** Opening Data section block **

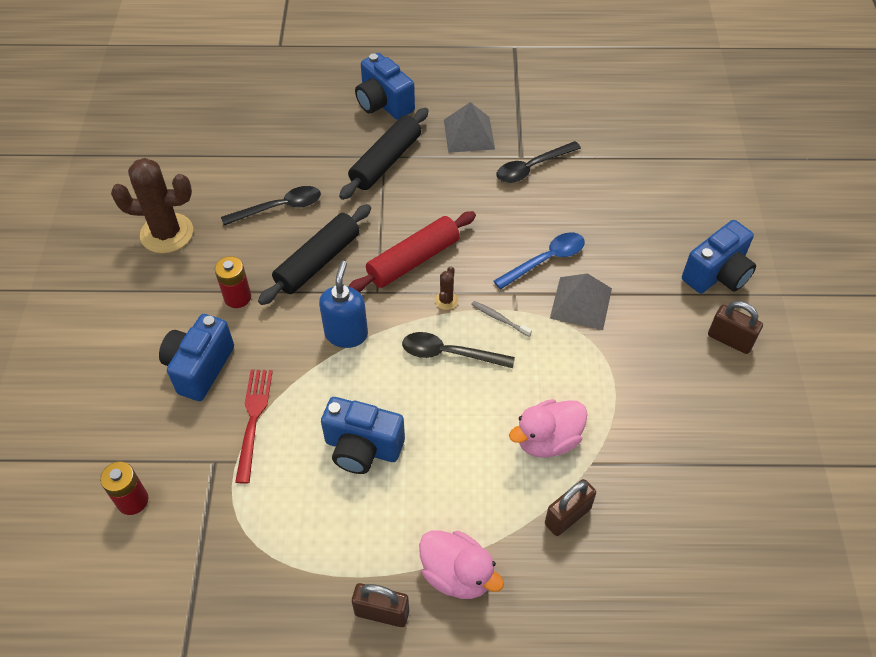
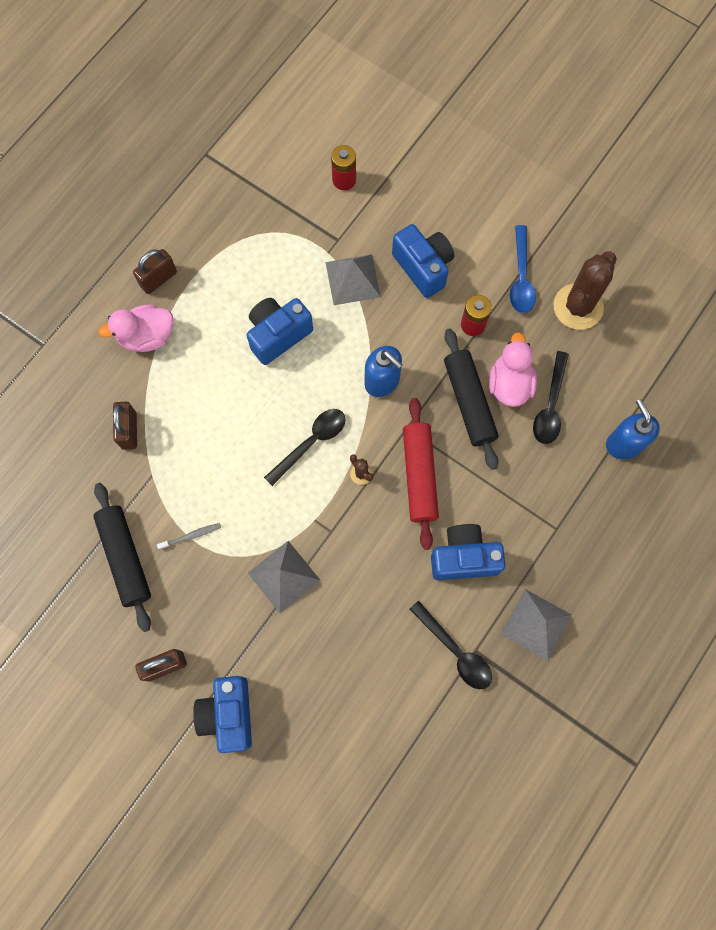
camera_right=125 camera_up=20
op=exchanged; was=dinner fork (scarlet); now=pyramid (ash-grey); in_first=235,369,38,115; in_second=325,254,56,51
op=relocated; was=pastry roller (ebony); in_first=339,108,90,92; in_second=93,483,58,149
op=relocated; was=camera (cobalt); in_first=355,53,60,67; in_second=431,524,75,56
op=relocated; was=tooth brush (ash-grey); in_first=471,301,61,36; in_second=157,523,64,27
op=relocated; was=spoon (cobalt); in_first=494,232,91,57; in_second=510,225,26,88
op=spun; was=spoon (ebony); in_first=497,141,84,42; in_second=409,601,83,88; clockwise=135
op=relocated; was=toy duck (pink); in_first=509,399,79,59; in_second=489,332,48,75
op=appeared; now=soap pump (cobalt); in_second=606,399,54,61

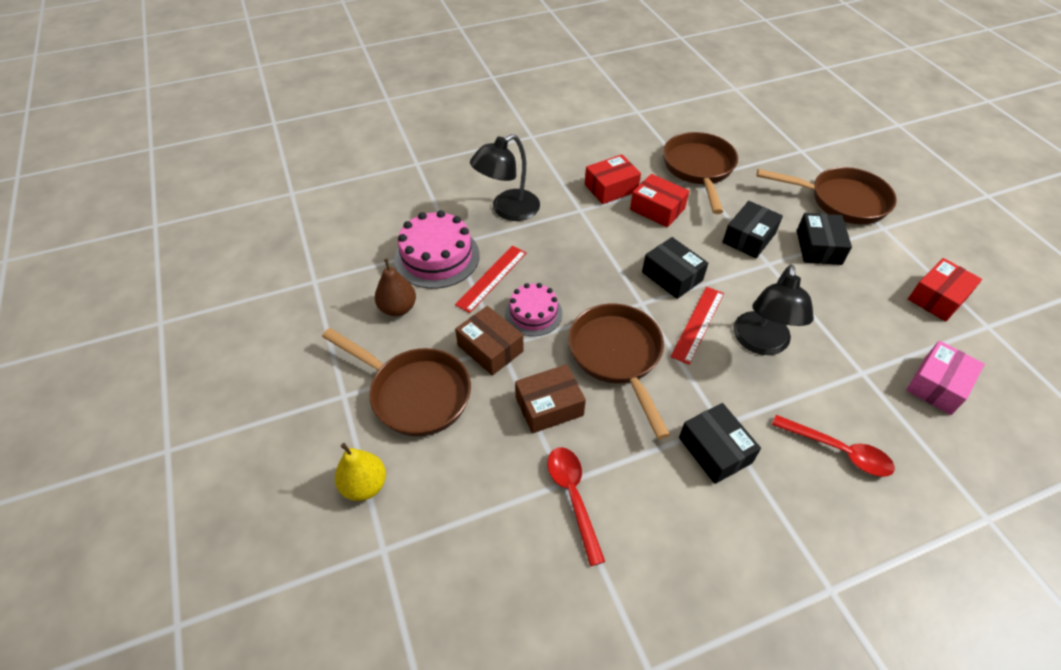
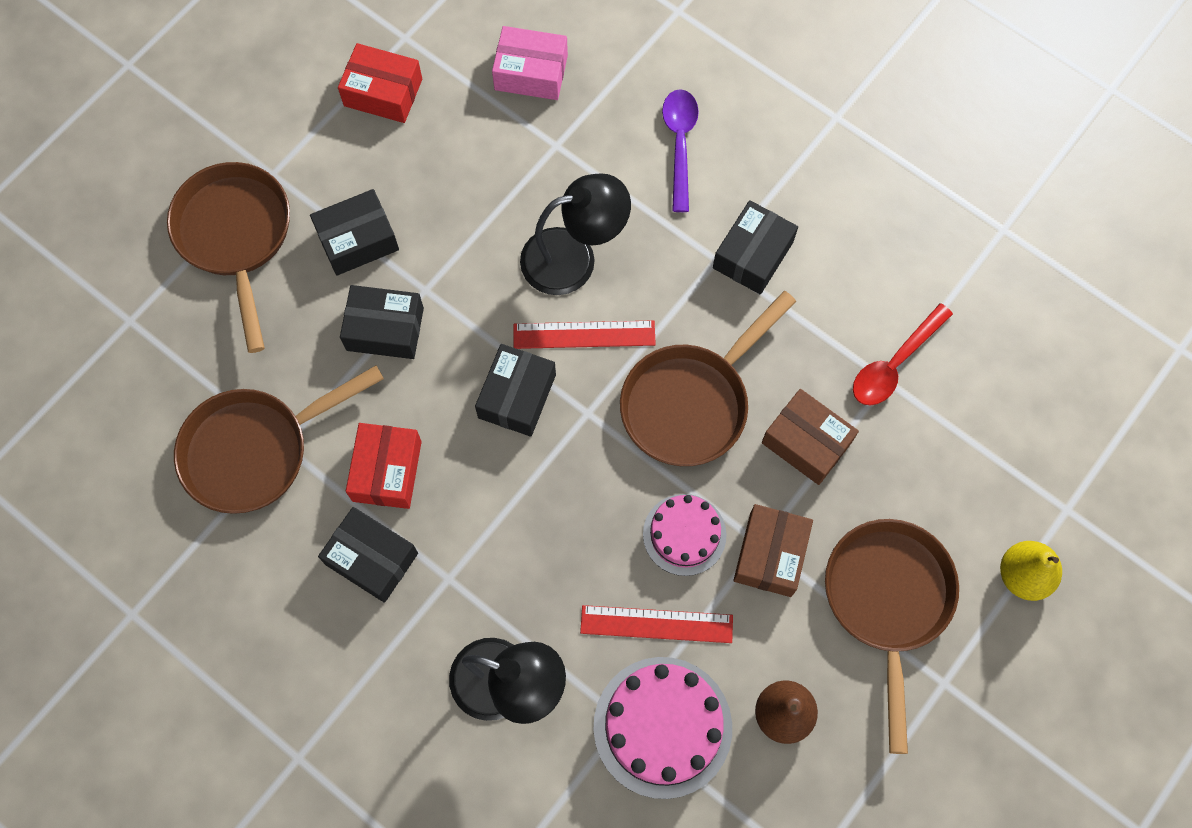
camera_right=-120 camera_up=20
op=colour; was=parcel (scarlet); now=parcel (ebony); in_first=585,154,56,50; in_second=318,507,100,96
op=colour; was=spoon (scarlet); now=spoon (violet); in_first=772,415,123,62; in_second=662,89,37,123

** Closing Data section block **

Print the full listing above again with exact wording and no images.

camera_right=125 camera_up=20
op=exchanged; was=dinner fork (scarlet); now=pyramid (ash-grey); in_first=235,369,38,115; in_second=325,254,56,51
op=relocated; was=pastry roller (ebony); in_first=339,108,90,92; in_second=93,483,58,149
op=relocated; was=camera (cobalt); in_first=355,53,60,67; in_second=431,524,75,56
op=relocated; was=tooth brush (ash-grey); in_first=471,301,61,36; in_second=157,523,64,27
op=relocated; was=spoon (cobalt); in_first=494,232,91,57; in_second=510,225,26,88
op=spun; was=spoon (ebony); in_first=497,141,84,42; in_second=409,601,83,88; clockwise=135
op=relocated; was=toy duck (pink); in_first=509,399,79,59; in_second=489,332,48,75
op=appeared; now=soap pump (cobalt); in_second=606,399,54,61

camera_right=-120 camera_up=20
op=colour; was=parcel (scarlet); now=parcel (ebony); in_first=585,154,56,50; in_second=318,507,100,96
op=colour; was=spoon (scarlet); now=spoon (violet); in_first=772,415,123,62; in_second=662,89,37,123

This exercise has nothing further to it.